_Description of the task_
The answer must consist only of the lines in the records below from the line with "AUDIO2 pin RX: D26 -> D22" to the line with "LINE2 pin AO: D2 -> D35", both included, copied word for word with every picture left out.

_Supplied data_
■ ■ ■ ■

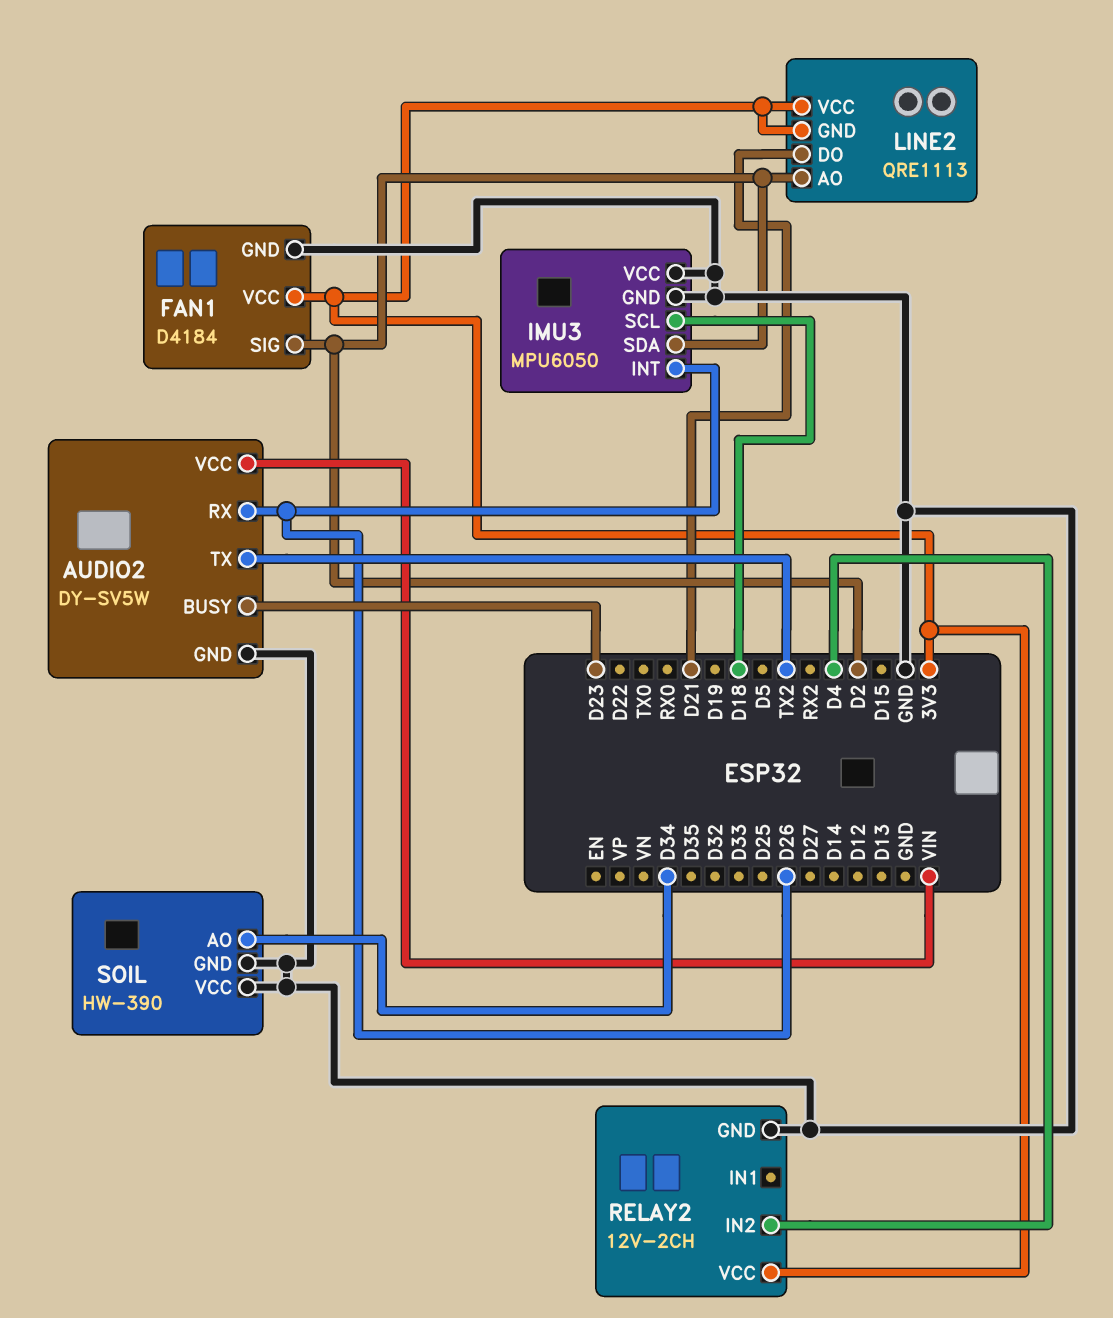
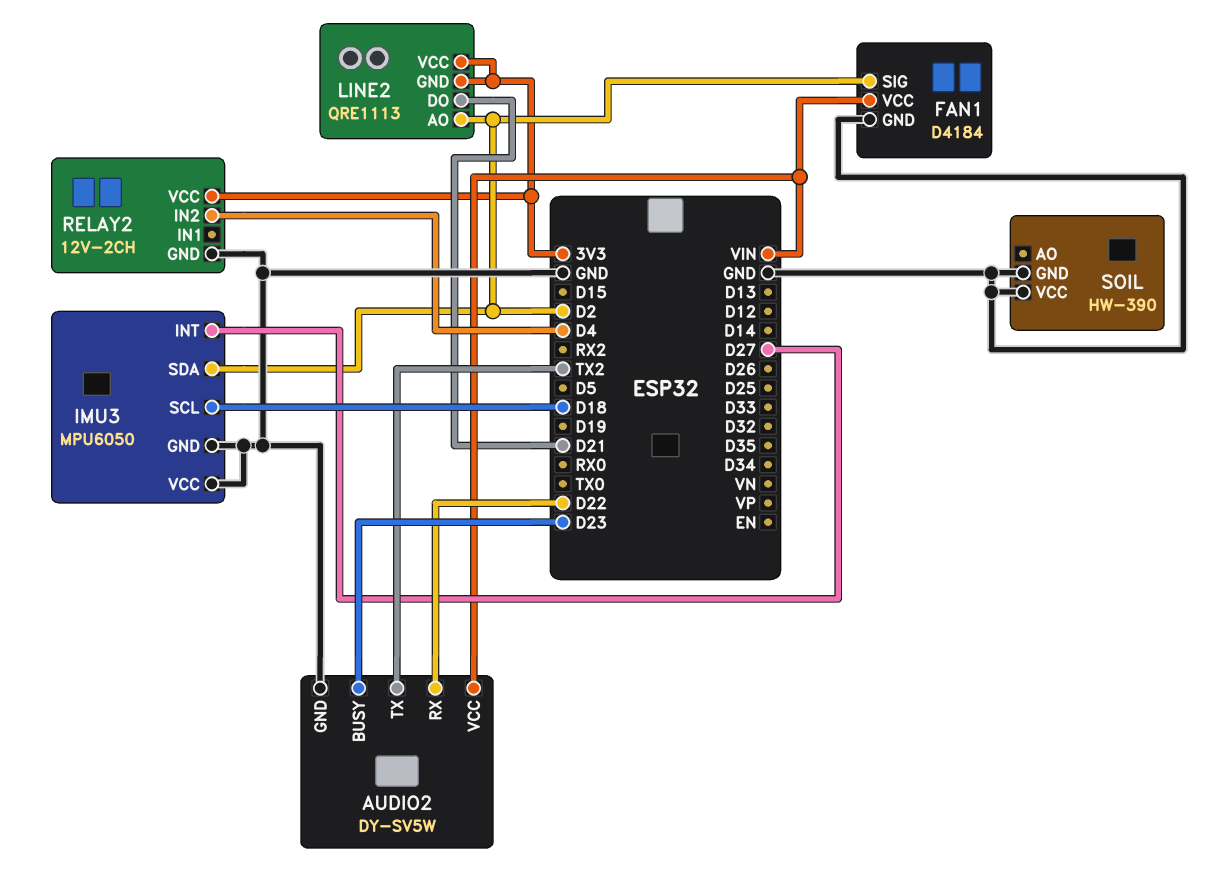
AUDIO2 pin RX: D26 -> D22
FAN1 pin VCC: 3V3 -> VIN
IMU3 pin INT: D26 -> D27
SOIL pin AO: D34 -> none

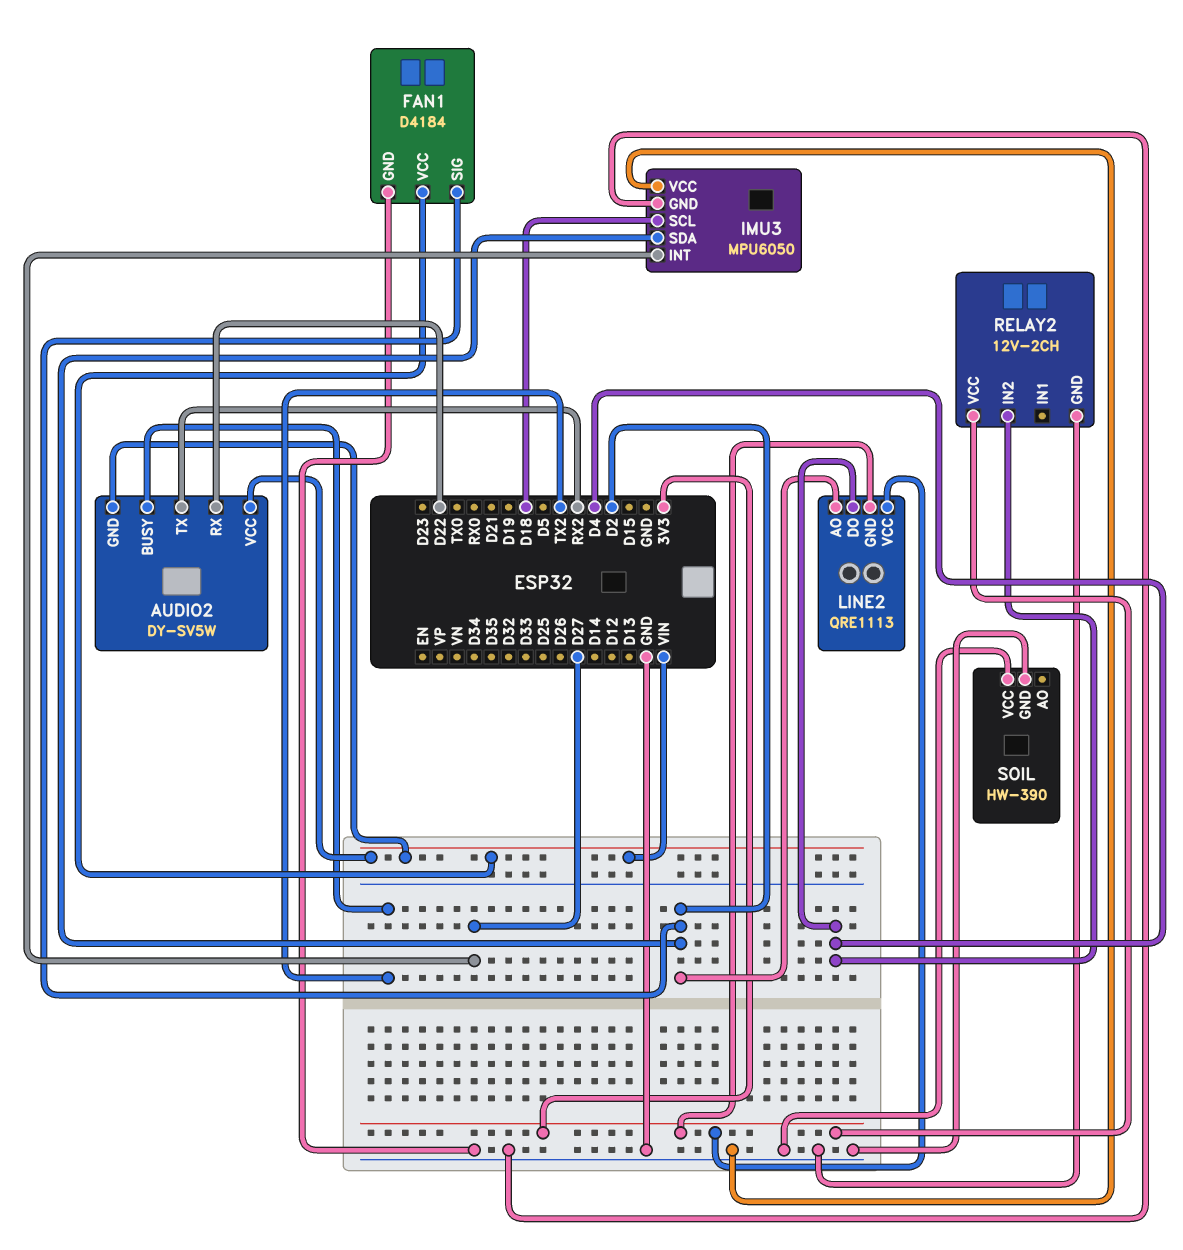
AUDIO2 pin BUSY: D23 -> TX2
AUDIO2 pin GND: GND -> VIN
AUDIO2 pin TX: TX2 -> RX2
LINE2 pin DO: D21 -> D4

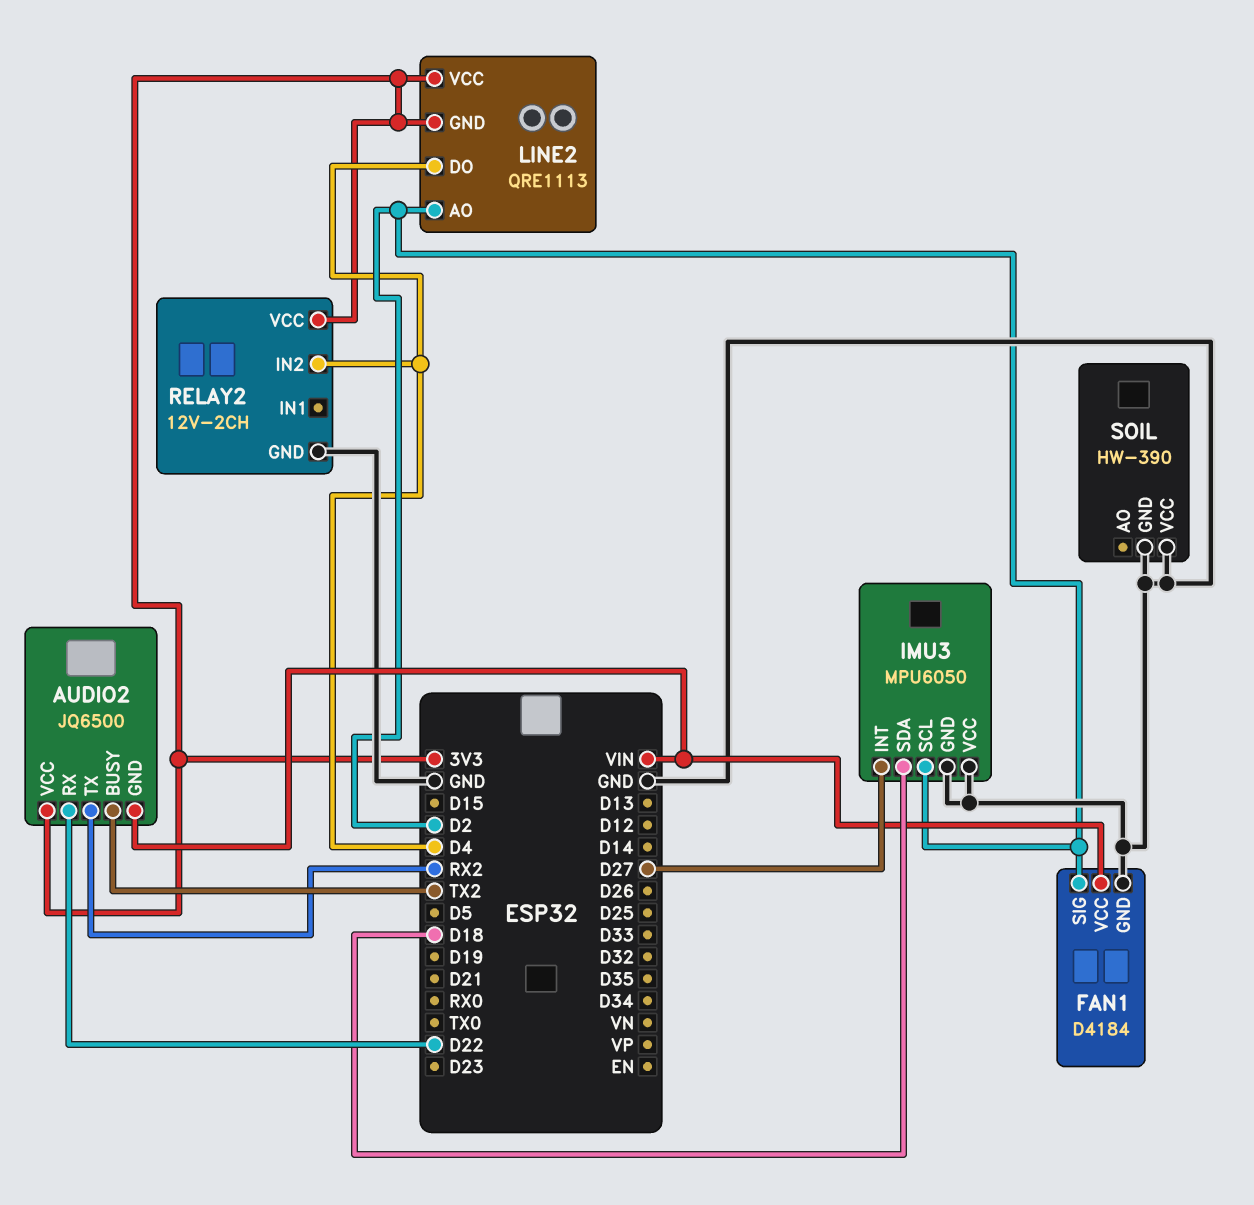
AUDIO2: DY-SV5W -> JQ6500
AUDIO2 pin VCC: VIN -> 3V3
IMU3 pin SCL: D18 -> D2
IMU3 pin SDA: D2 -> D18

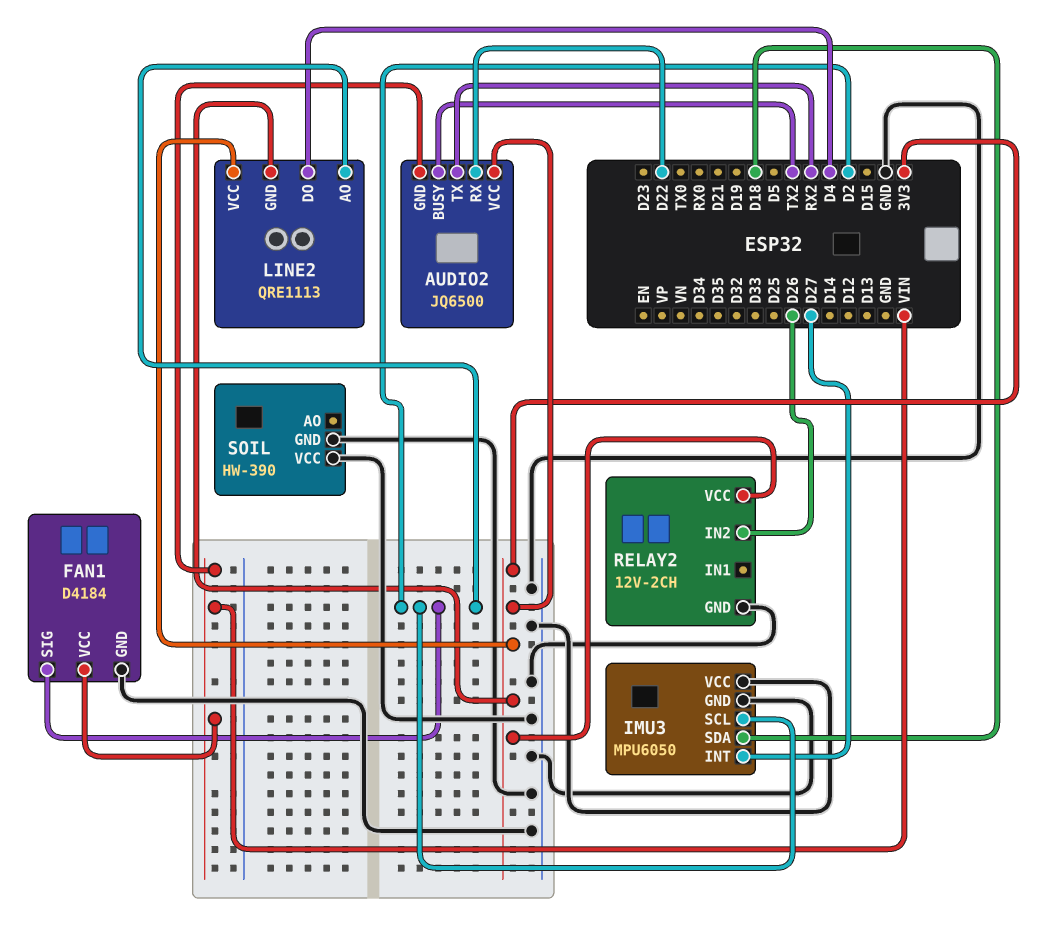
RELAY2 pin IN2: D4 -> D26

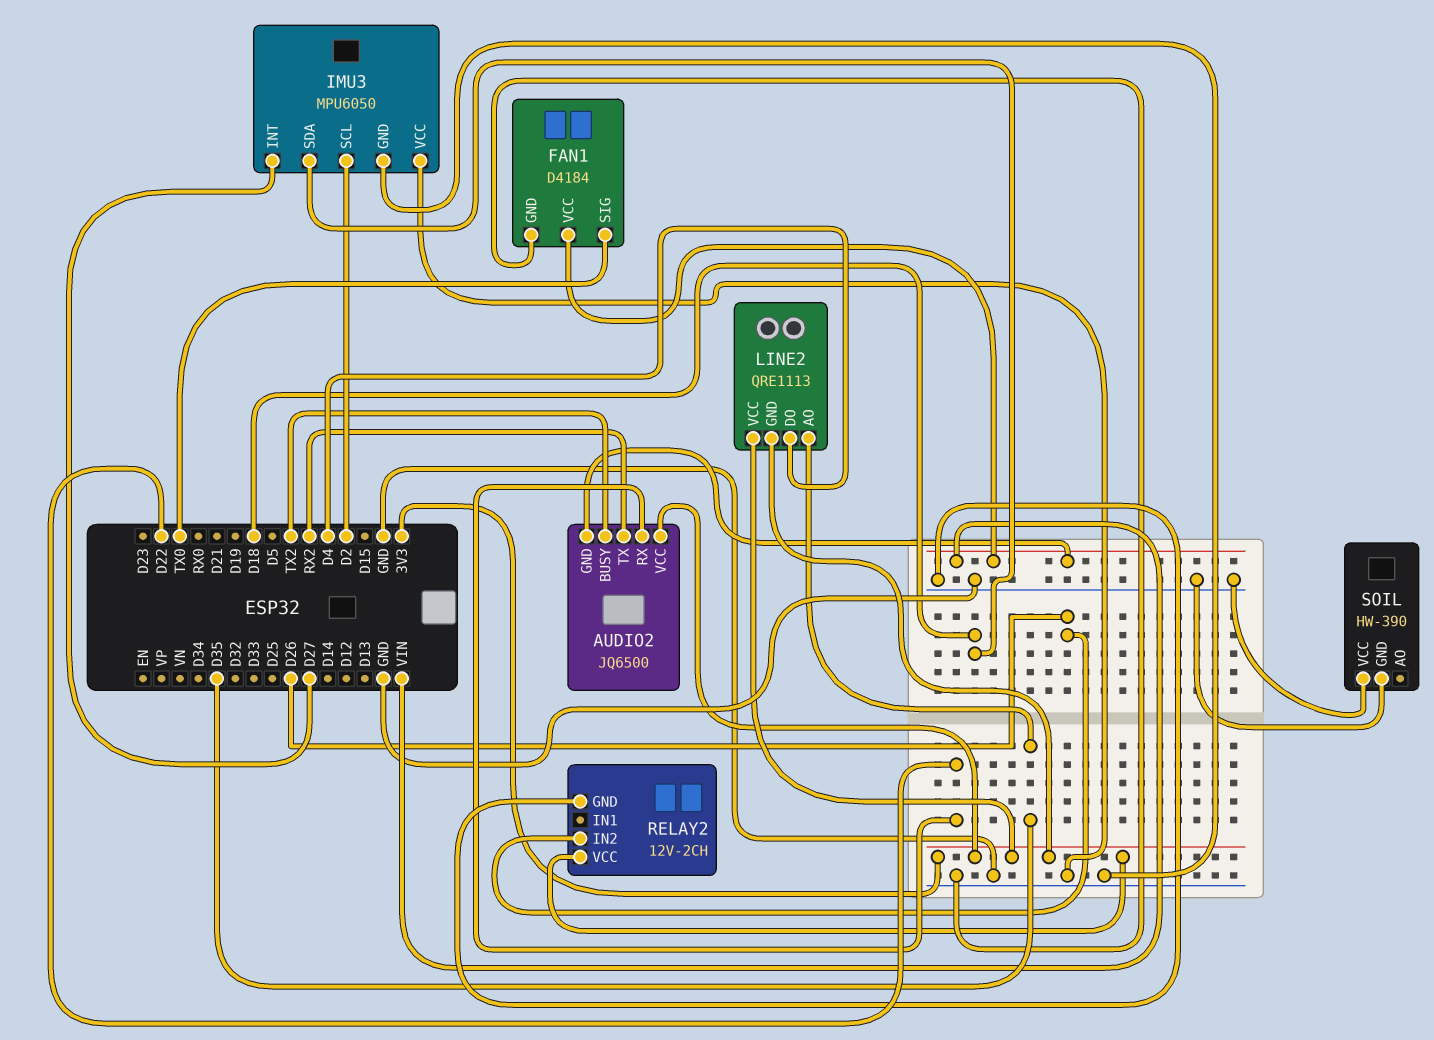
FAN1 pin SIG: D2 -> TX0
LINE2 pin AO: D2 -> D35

■ ■ ■ ■

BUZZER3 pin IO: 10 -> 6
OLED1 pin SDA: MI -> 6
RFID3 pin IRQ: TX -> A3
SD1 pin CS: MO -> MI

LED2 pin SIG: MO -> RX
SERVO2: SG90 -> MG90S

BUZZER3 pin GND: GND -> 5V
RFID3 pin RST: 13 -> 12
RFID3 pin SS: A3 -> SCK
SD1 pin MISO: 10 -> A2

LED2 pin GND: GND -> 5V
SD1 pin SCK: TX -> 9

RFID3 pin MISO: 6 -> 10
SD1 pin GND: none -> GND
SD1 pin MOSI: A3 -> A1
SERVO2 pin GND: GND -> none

■ ■ ■ ■

_Exercise solution_
AUDIO2 pin RX: D26 -> D22
FAN1 pin VCC: 3V3 -> VIN
IMU3 pin INT: D26 -> D27
SOIL pin AO: D34 -> none

AUDIO2 pin BUSY: D23 -> TX2
AUDIO2 pin GND: GND -> VIN
AUDIO2 pin TX: TX2 -> RX2
LINE2 pin DO: D21 -> D4

AUDIO2: DY-SV5W -> JQ6500
AUDIO2 pin VCC: VIN -> 3V3
IMU3 pin SCL: D18 -> D2
IMU3 pin SDA: D2 -> D18

RELAY2 pin IN2: D4 -> D26

FAN1 pin SIG: D2 -> TX0
LINE2 pin AO: D2 -> D35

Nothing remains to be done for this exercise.